YOUR GOAL> What is needed is every line of the data that includes the word "right". Please copy each one.

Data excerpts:
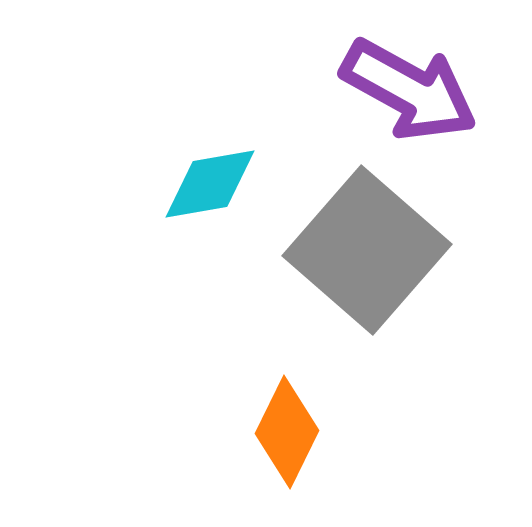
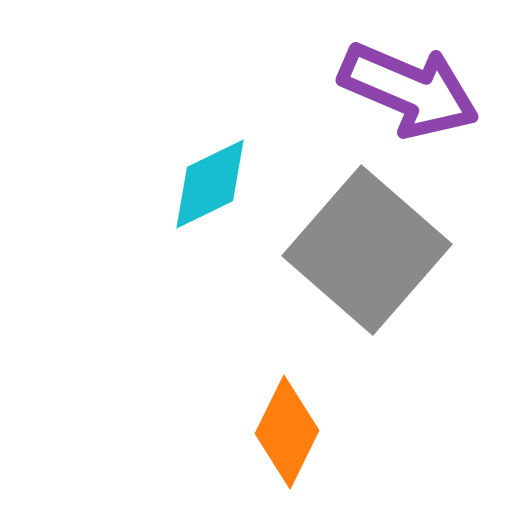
purple arrow: rotated 6 degrees counterclockwise
cyan diamond: rotated 16 degrees counterclockwise
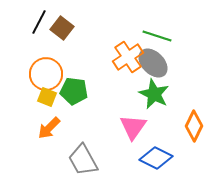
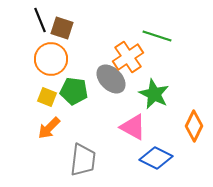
black line: moved 1 px right, 2 px up; rotated 50 degrees counterclockwise
brown square: rotated 20 degrees counterclockwise
gray ellipse: moved 42 px left, 16 px down
orange circle: moved 5 px right, 15 px up
pink triangle: rotated 36 degrees counterclockwise
gray trapezoid: rotated 144 degrees counterclockwise
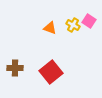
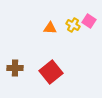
orange triangle: rotated 16 degrees counterclockwise
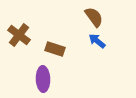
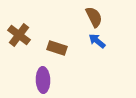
brown semicircle: rotated 10 degrees clockwise
brown rectangle: moved 2 px right, 1 px up
purple ellipse: moved 1 px down
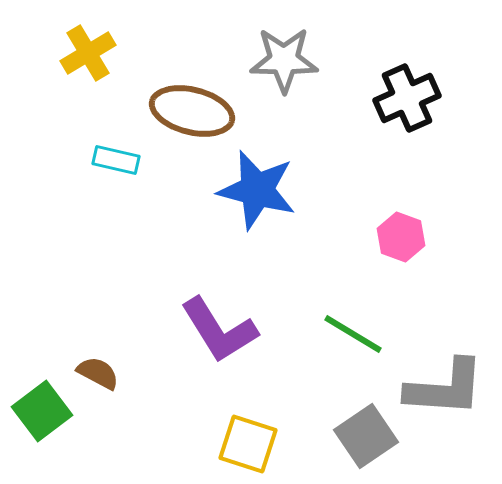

RESPONSE AREA>
black line: moved 1 px right, 2 px up; rotated 50 degrees counterclockwise
orange circle: moved 5 px right, 15 px up
brown rectangle: moved 2 px right, 1 px up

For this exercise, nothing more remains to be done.